++++ DATA IN THIS EXERCISE ++++

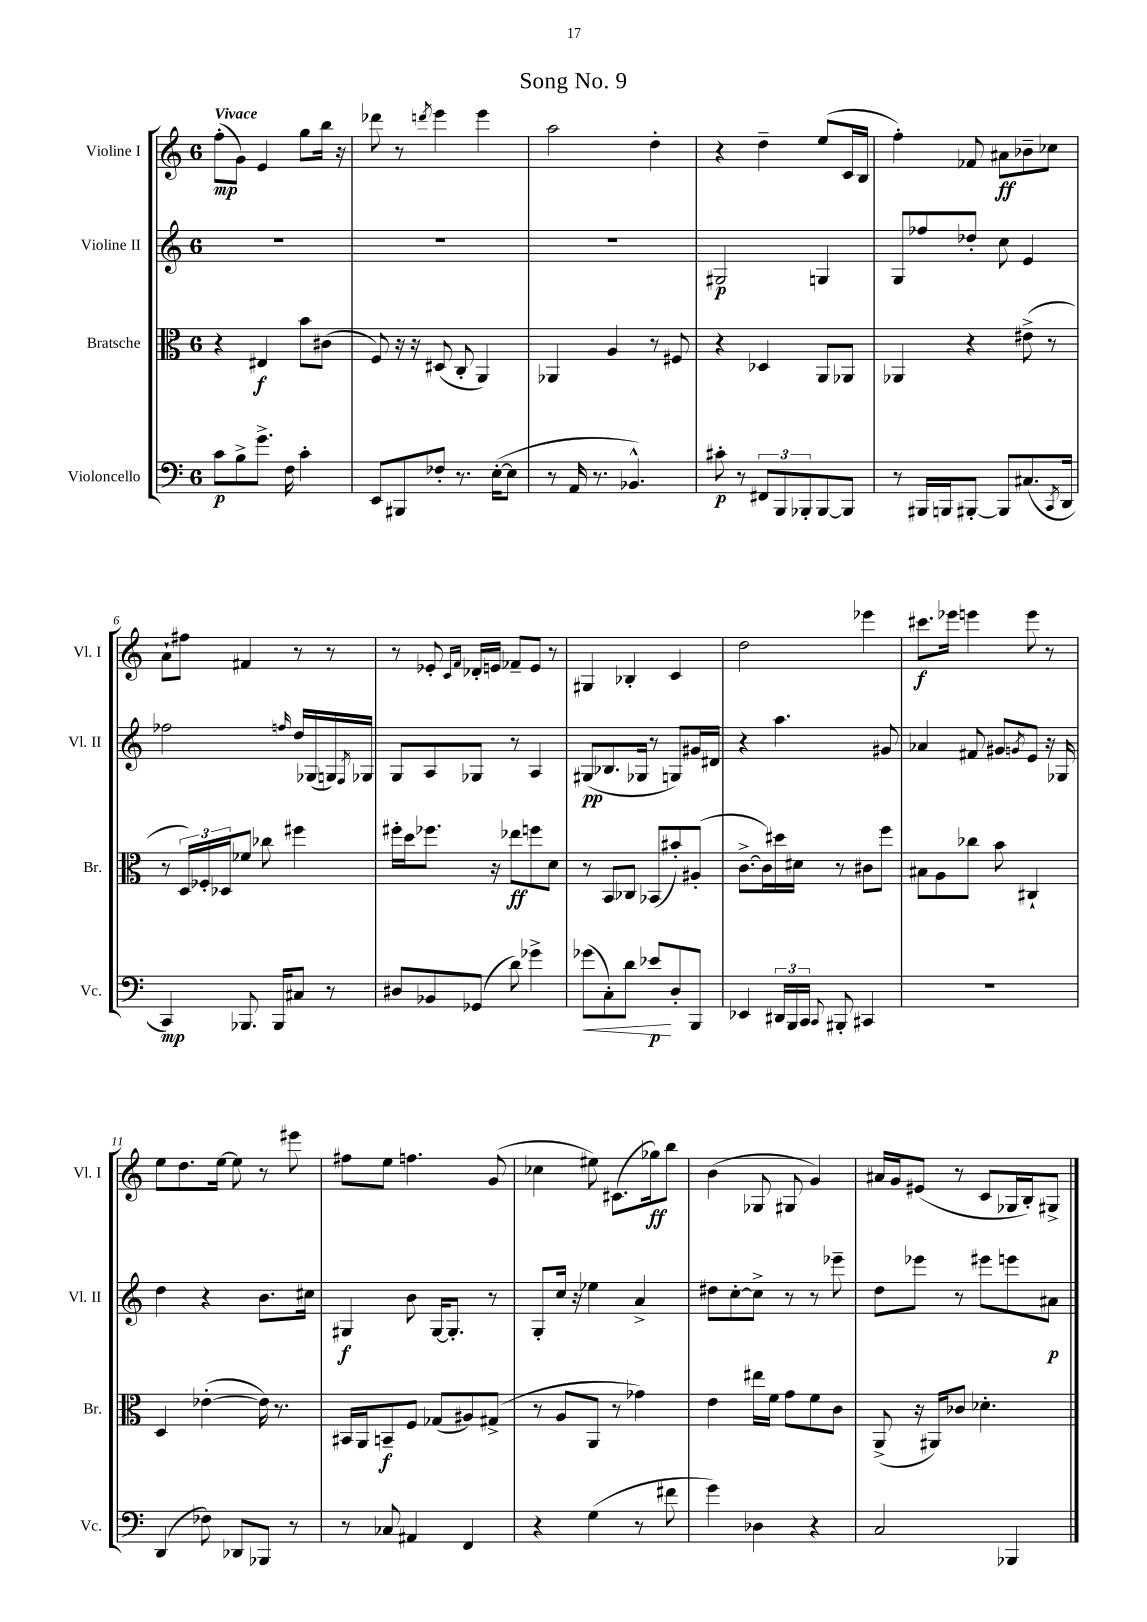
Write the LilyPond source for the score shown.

\header { title = "Song No. 9" }
<<
\new StaffGroup <<
\new Staff = "s0" \with { instrumentName = "Violine I" shortInstrumentName = "Vl. I" } {
    \clef treble \key c \major \once \override Staff.TimeSignature.style = #'single-digit \time 6/8 \tempo "Vivace"
    f''8-.\mp( g'8) e'4 g''8 b''16 r16 |
    des'''8 r8 \acciaccatura { d'''8 } e'''4 e'''4 |
    a''2 d''4-. |
    r4 d''4-- e''8( c'16 b16 |
    f''4-.) fes'8 ais'8\ff bes'8-- ces''8 |
    a'8-! fis''8 fis'4 r8 r8 |
    r8 ees'8-. \grace { c'16 f'16 } des'16-. e'16 fes'8-- e'8 r8 |
    gis4 bes4-. c'4 |
    d''2 ees'''4 |
    cis'''8.\f ees'''16 e'''4 e'''8 r8 |
    e''8 d''8. e''16~ e''8 r8 eis'''8 |
    fis''8 e''8 f''4. g'8( |
    ces''4 eis''8) cis'8.( ges''16\ff) b''8 |
    b'4( ges8 gis8 g'4) |
    ais'16 g'16 eis'8( r8 c'8 ges16 b16-.) gis8-> \bar "|." |
}
\new Staff = "s1" \with { instrumentName = "Violine II" shortInstrumentName = "Vl. II" } {
    \clef treble \key c \major \once \override Staff.TimeSignature.style = #'single-digit \time 6/8
    R2. |
    R2. |
    R2. |
    gis2\p g4 |
    g8 fes''8 des''8-. c''8 e'4 |
    fes''2 \grace { f''16 } d''16 ges16( g16) \acciaccatura { f8 } ges16 |
    g8 a8 ges8 r8 a4 |
    gis8\pp( bes8. ges16 r8 g8) gis'16 dis'16 |
    r4 a''4. gis'8 |
    aes'4 fis'8 gis'8 \acciaccatura { g'8 } e'8 r16 ges16 |
    d''4 r4 b'8. cis''16 |
    gis4\f b'8 gis16~ gis8.-. r8 |
    g8-. c''16 r16 ees''4 a'4-> |
    dis''8 c''8~-. c''8-> r8 r8 ees'''8-- |
    d''8 ees'''8 r8 eis'''8 e'''8 ais'8\p \bar "|." |
}
\new Staff = "s2" \with { instrumentName = "Bratsche" shortInstrumentName = "Br." } {
    \clef alto \key c \major \once \override Staff.TimeSignature.style = #'single-digit \time 6/8
    r4 eis4\f b'8 cis'8( |
    f8) r16 r16 dis8( c8-. a,4) |
    aes,4 a4 r8 fis8 |
    r4 des4 a,8 aes,8 |
    aes,4 r4 eis'8->( r8 |
    r8 \tuplet 3/2 { d16) fes16-. des16 } fes'8 ces''8 fis''4 |
    fis''16-. d''16 fes''8. r16 ees''8\ff f''8 d'8 |
    r8 b,8 ces8 bes,8( bis'8-.) ais8-.( |
    c'8.~-> c'16) dis''16 dis'16 r8 cis'8 f''8 |
    bis8 a8 ces''8 b'8 cis4-! |
    d4 ees'4~-.( ees'16) r8. |
    bis,16 a,16 b,8--\f f8 ges8( ais8) gis8->( |
    r8 a8 a,8 r8 ges'4) |
    e'4 eis''16 f'16 g'8 f'8 c'8 |
    a,8->( r16 ais,16) ces'8 des'4.-. \bar "|." |
}
\new Staff = "s3" \with { instrumentName = "Violoncello" shortInstrumentName = "Vc." } {
    \clef bass \key c \major \once \override Staff.TimeSignature.style = #'single-digit \time 6/8
    c'8\p b8-> g'8.-> f16 c'4-. |
    e,8 bis,,8 fes8-. r8. e16~-.( e8 |
    r8 a,16 r8. bes,4.-^) |
    cis'8-.\p r8 \tuplet 3/2 { fis,8 b,,8 bes,,8-. } bes,,8~ bes,,8 |
    r8 bis,,16 b,,16 bis,,8~-. bis,,8 cis8.( \acciaccatura { c,8 } d,16 |
    c,4\mp) bes,,8. bes,,16 cis8 r8 |
    dis8 bes,8 ges,8( d'8) ges'4-> |
    ges'8\<( c8-.) d'8 ees'8\p\! d8-. b,,8 |
    ees,4 \tuplet 3/2 { dis,16 b,,16 c,16 } \appoggiatura { c,8 } bis,,8-. cis,4 |
    R2. |
    d,4( fes8) des,8 bes,,8 r8 |
    r8 ces8 ais,4 f,4 |
    r4 g4( r8 fis'8 |
    g'4) des4 r4 |
    c2 bes,,4 \bar "|." |
}
>>
>>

++++

• EXERCISE: Gather every line from the records above that contains the string "clef", matching case exactly.

• SOLVED PROBLEM:
    \clef treble \key c \major \once \override Staff.TimeSignature.style = #'single-digit \time 6/8 \tempo "Vivace"
    \clef treble \key c \major \once \override Staff.TimeSignature.style = #'single-digit \time 6/8
    \clef alto \key c \major \once \override Staff.TimeSignature.style = #'single-digit \time 6/8
    \clef bass \key c \major \once \override Staff.TimeSignature.style = #'single-digit \time 6/8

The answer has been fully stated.